Aim of the task - Scan the data for "resized" and copy the lines it appears in.

(Records supplied)

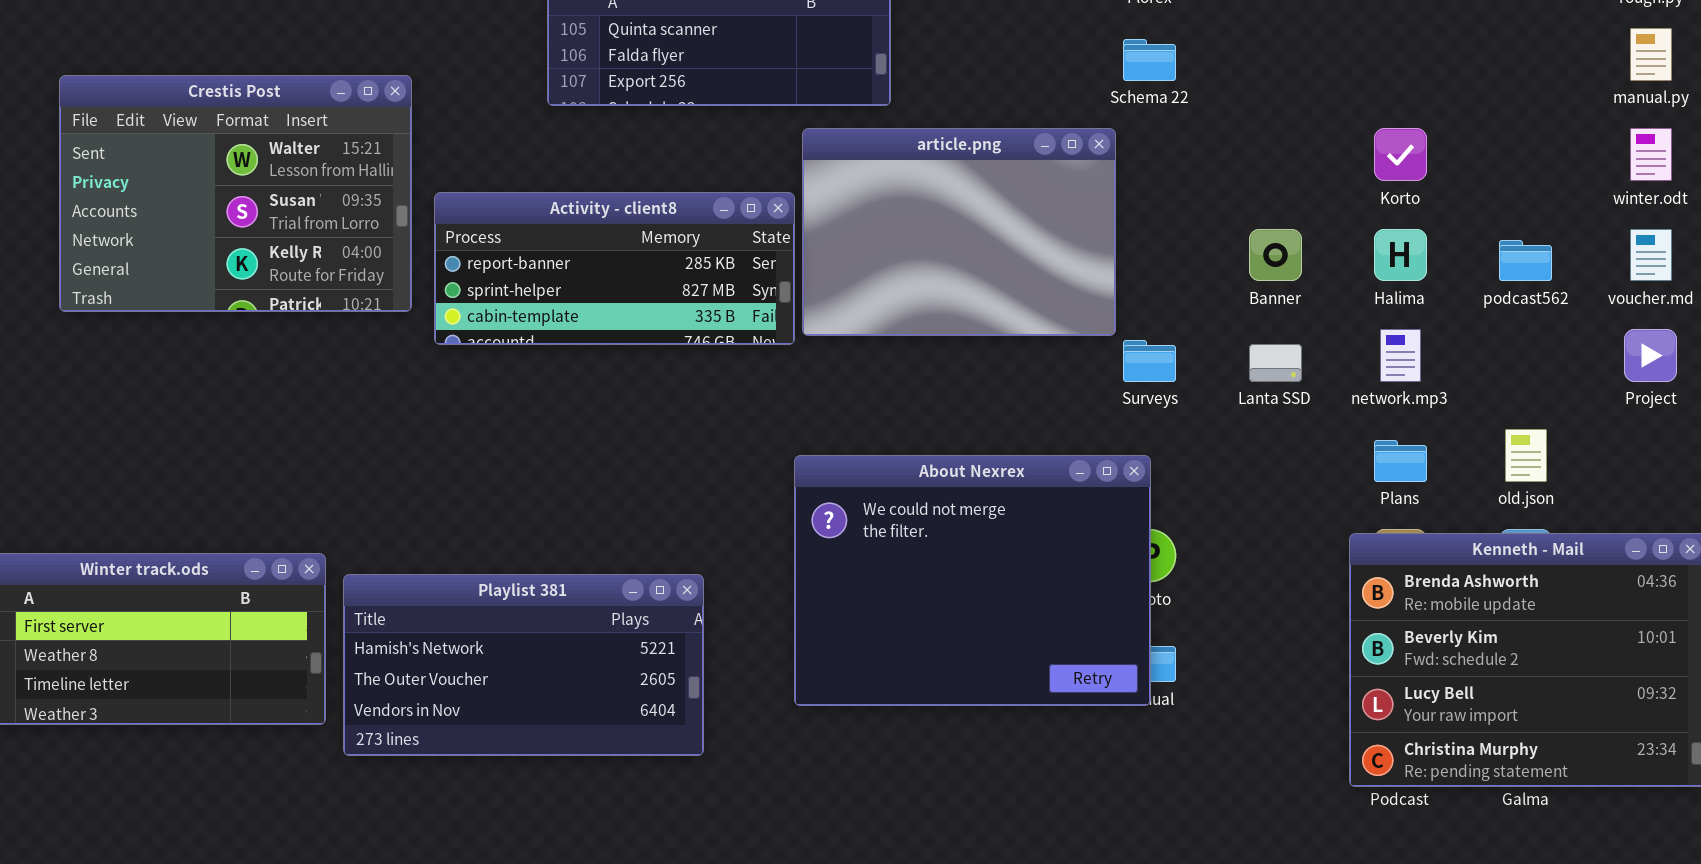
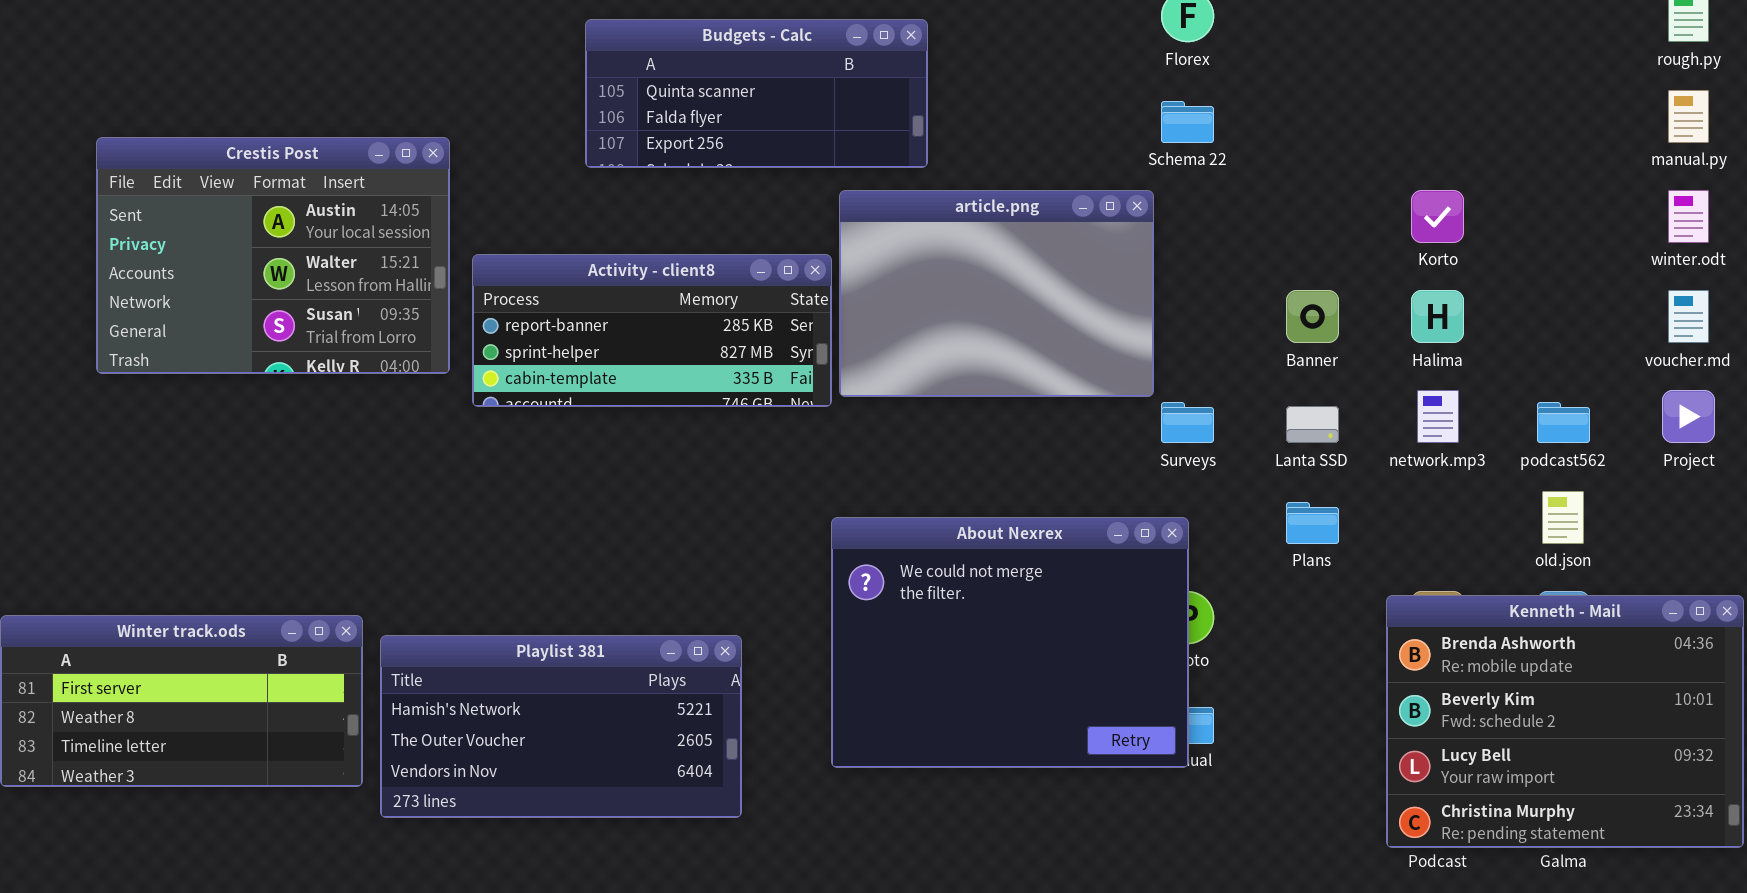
Crestis Post: [59,75,412,312] -> [96,137,450,374], scrolled up 1 row
podcast562: [1499,240,1552,281] -> [1537,402,1590,443], moved
Plans: [1374,440,1427,482] -> [1286,502,1339,544], moved

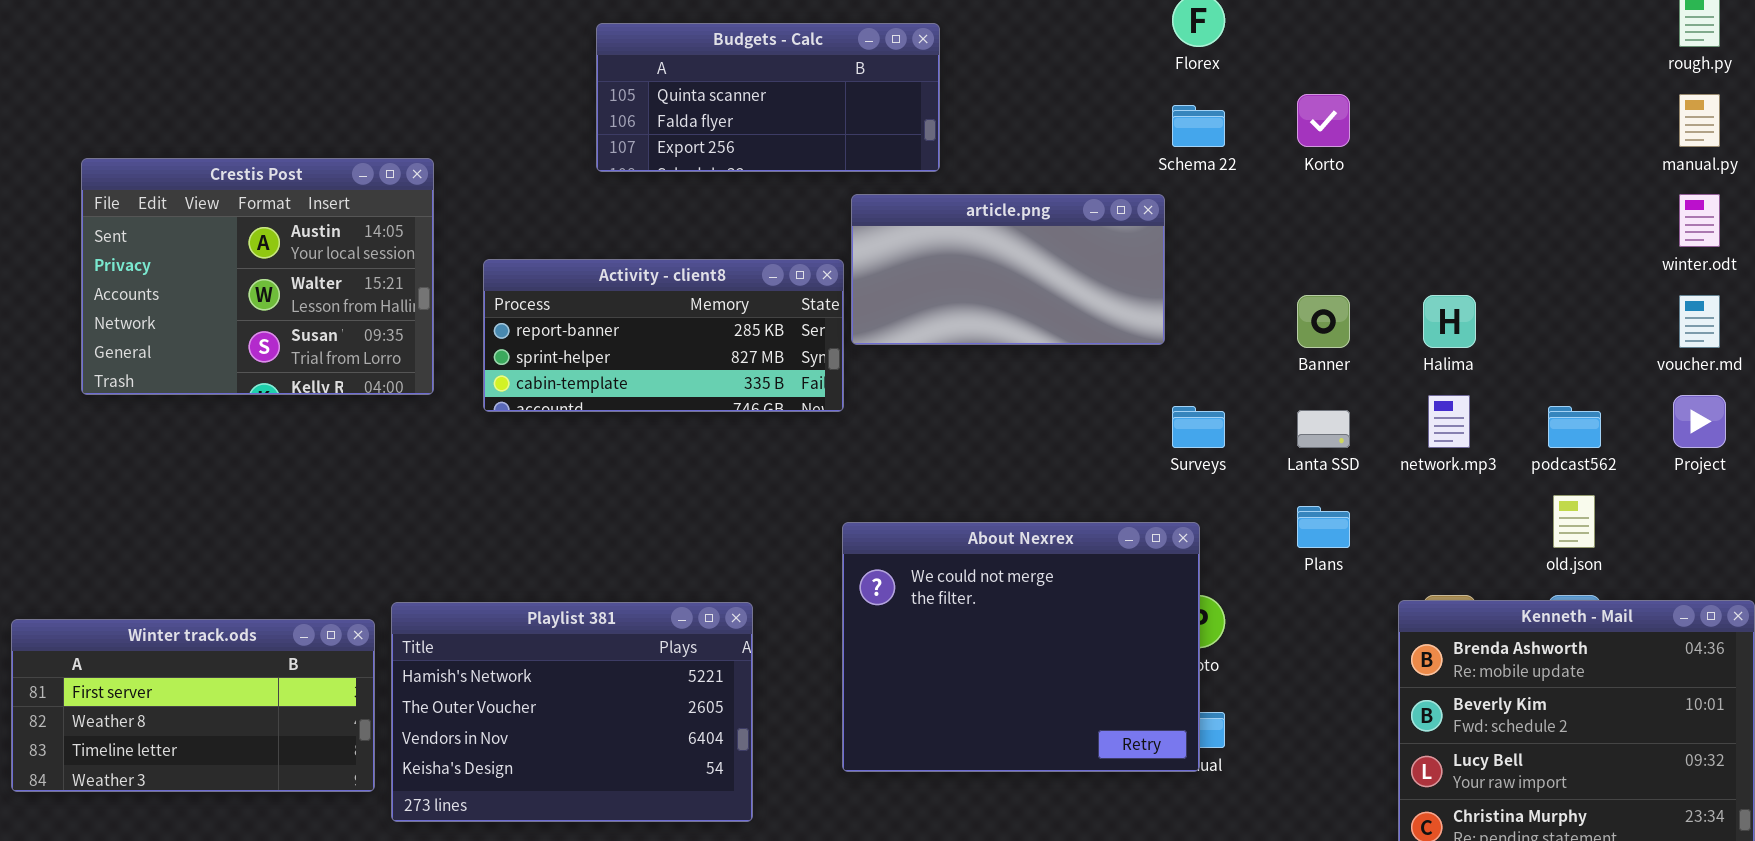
Crestis Post: [96,137,450,374] -> [81,158,434,395], moved
article.png: [839,190,1154,397] -> [851,194,1165,345], resized
Korto: [1411,190,1464,243] -> [1297,94,1350,147], moved
Playlist 381: [380,635,742,818] -> [391,602,753,822], resized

(End Records supplied)

Final answer -
article.png: [839,190,1154,397] -> [851,194,1165,345], resized
Playlist 381: [380,635,742,818] -> [391,602,753,822], resized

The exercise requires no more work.